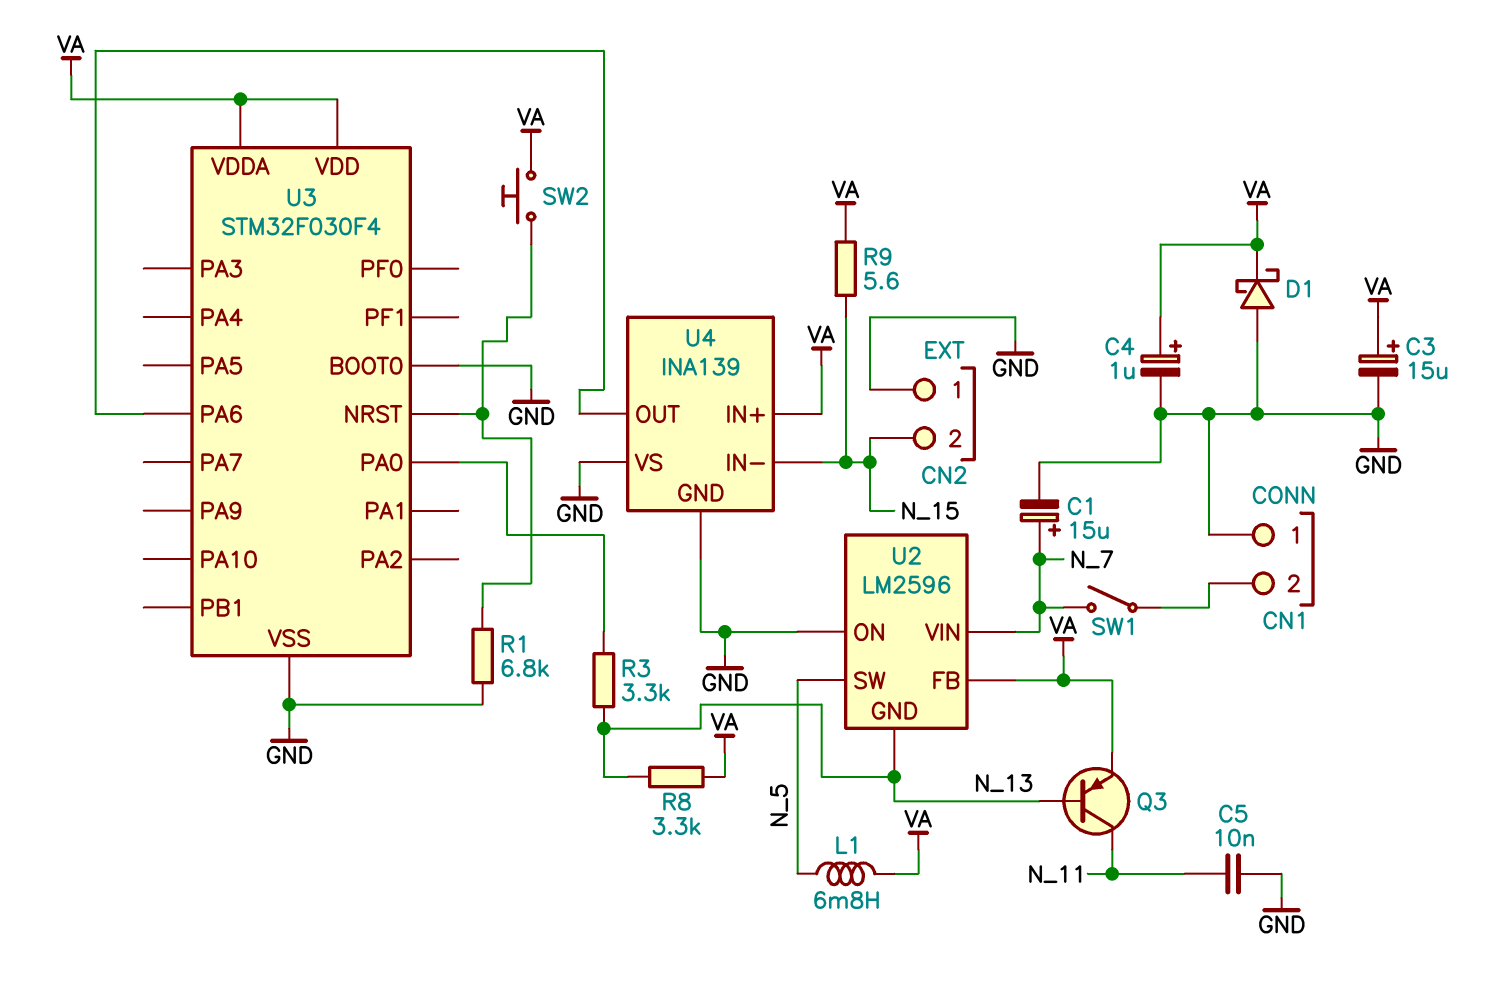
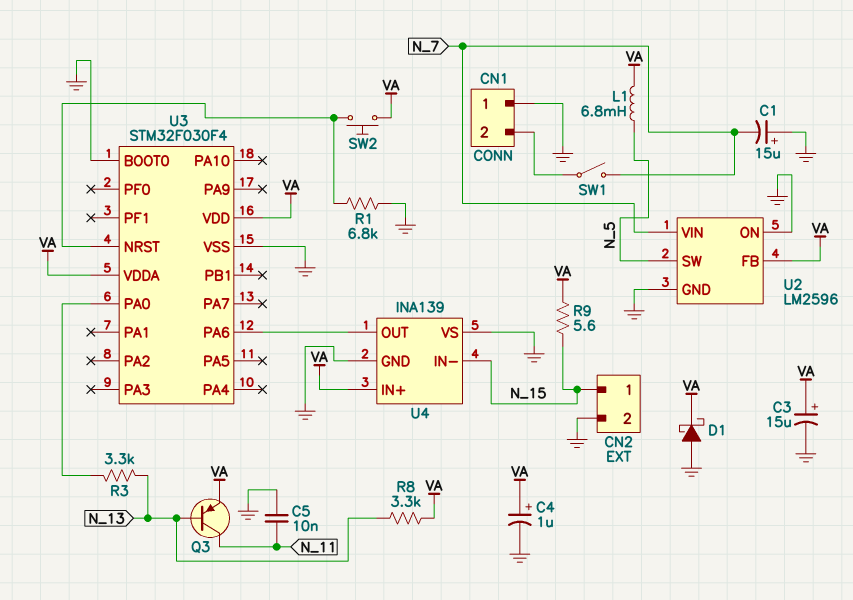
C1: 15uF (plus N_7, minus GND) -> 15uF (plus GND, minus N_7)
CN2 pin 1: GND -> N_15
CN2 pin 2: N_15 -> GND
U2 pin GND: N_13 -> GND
- - - -
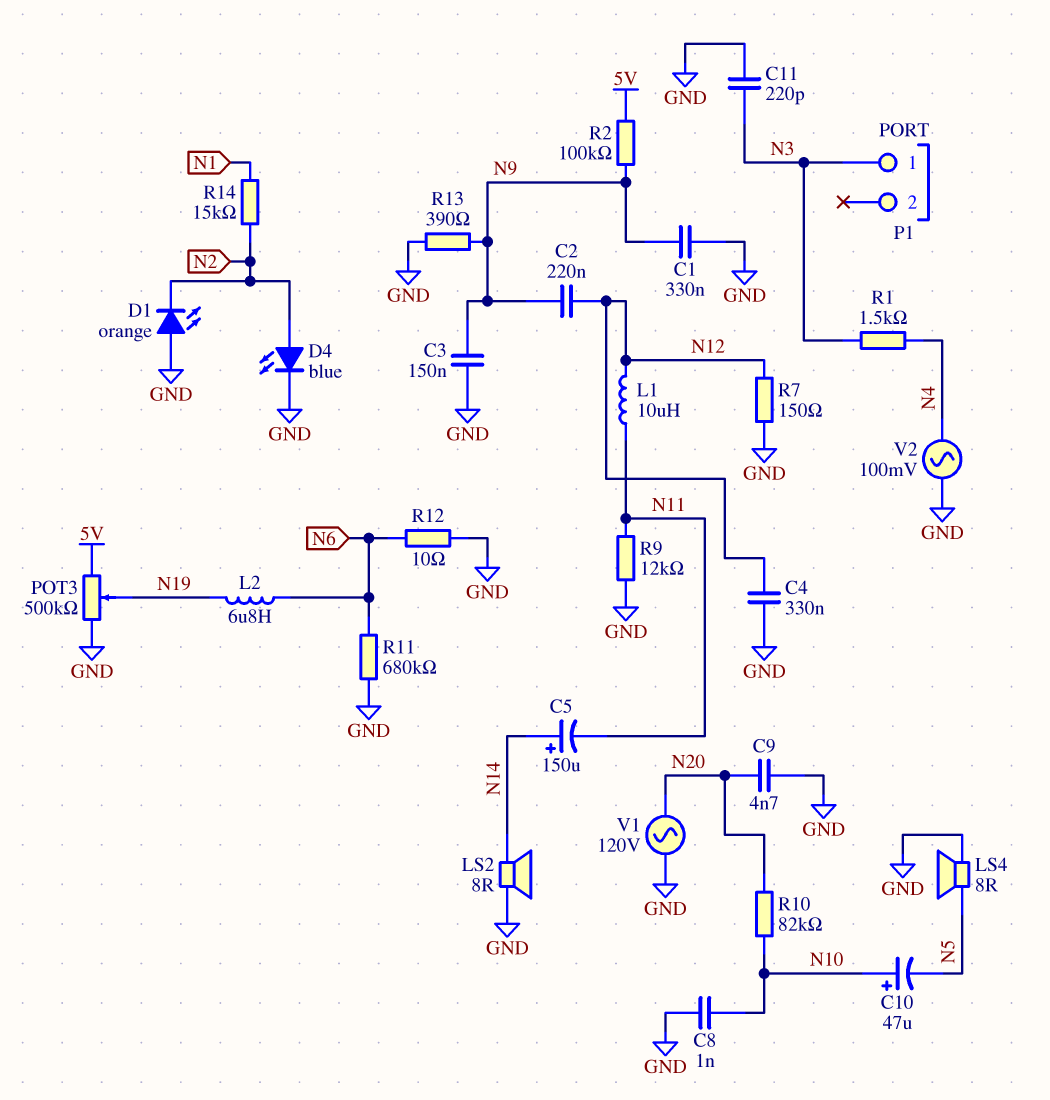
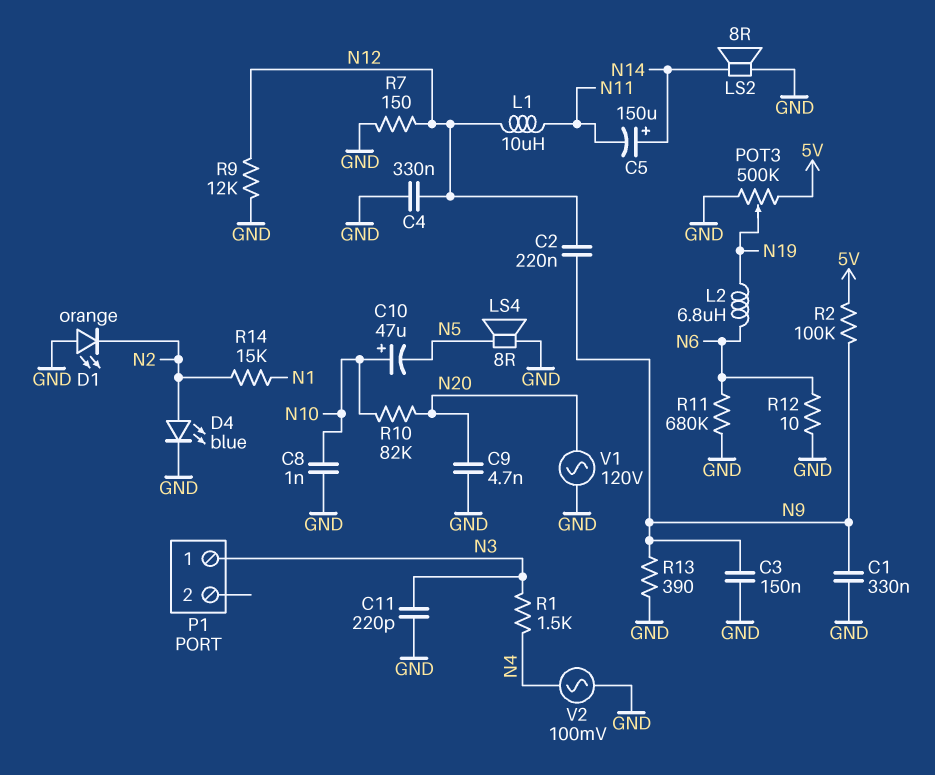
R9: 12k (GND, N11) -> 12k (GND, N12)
- - - -
** ACTIVITY **
Take the lines above from the one containing "C1: 15uF (plus" to the one containing "U2 pin GND: N_13 -> GND" and retype them exactly, both ends included, with nothing added.

** SOLUTION FOR THIS TASK **
C1: 15uF (plus N_7, minus GND) -> 15uF (plus GND, minus N_7)
CN2 pin 1: GND -> N_15
CN2 pin 2: N_15 -> GND
U2 pin GND: N_13 -> GND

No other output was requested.